» **Collected material**
# # # #

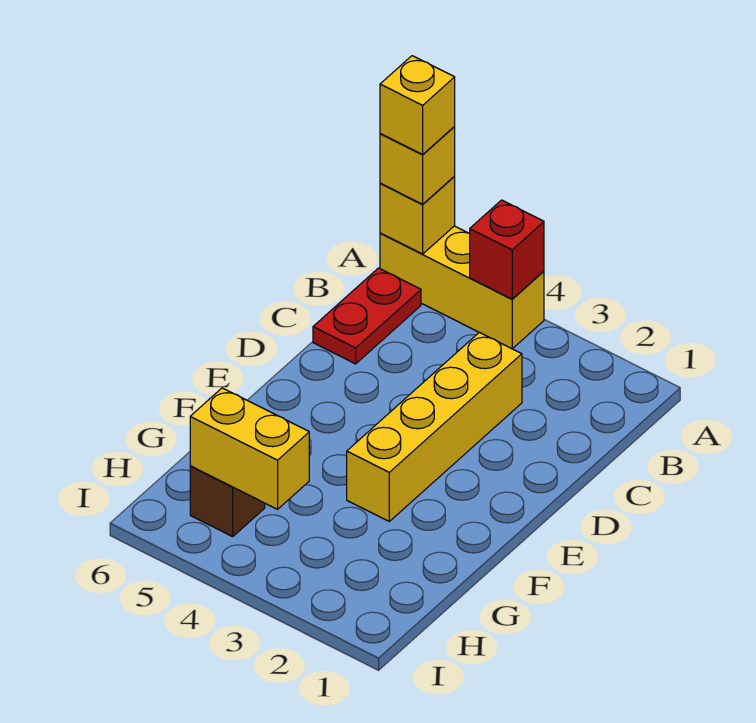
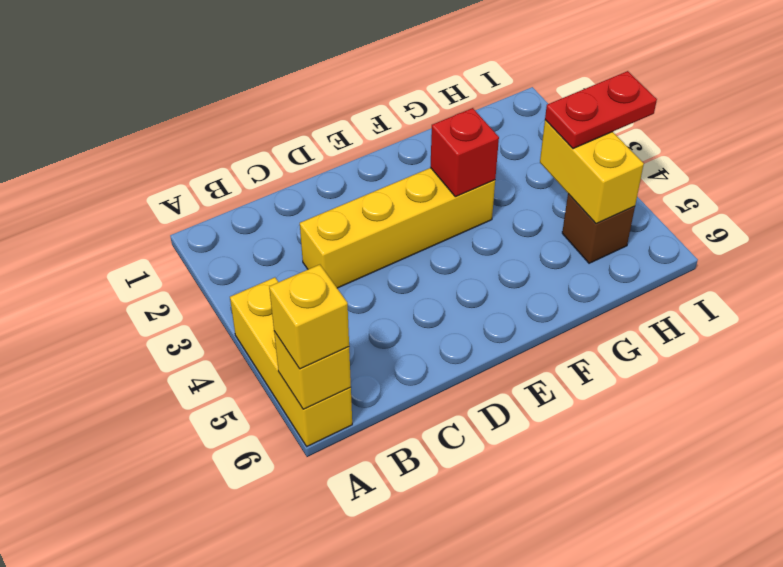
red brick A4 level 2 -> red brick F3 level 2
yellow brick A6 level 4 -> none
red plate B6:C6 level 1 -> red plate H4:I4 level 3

# # # #

» **What is needed**
Please print all the data above word for word. Pictures should not appear in the copy.

» **Answer section**
red brick A4 level 2 -> red brick F3 level 2
yellow brick A6 level 4 -> none
red plate B6:C6 level 1 -> red plate H4:I4 level 3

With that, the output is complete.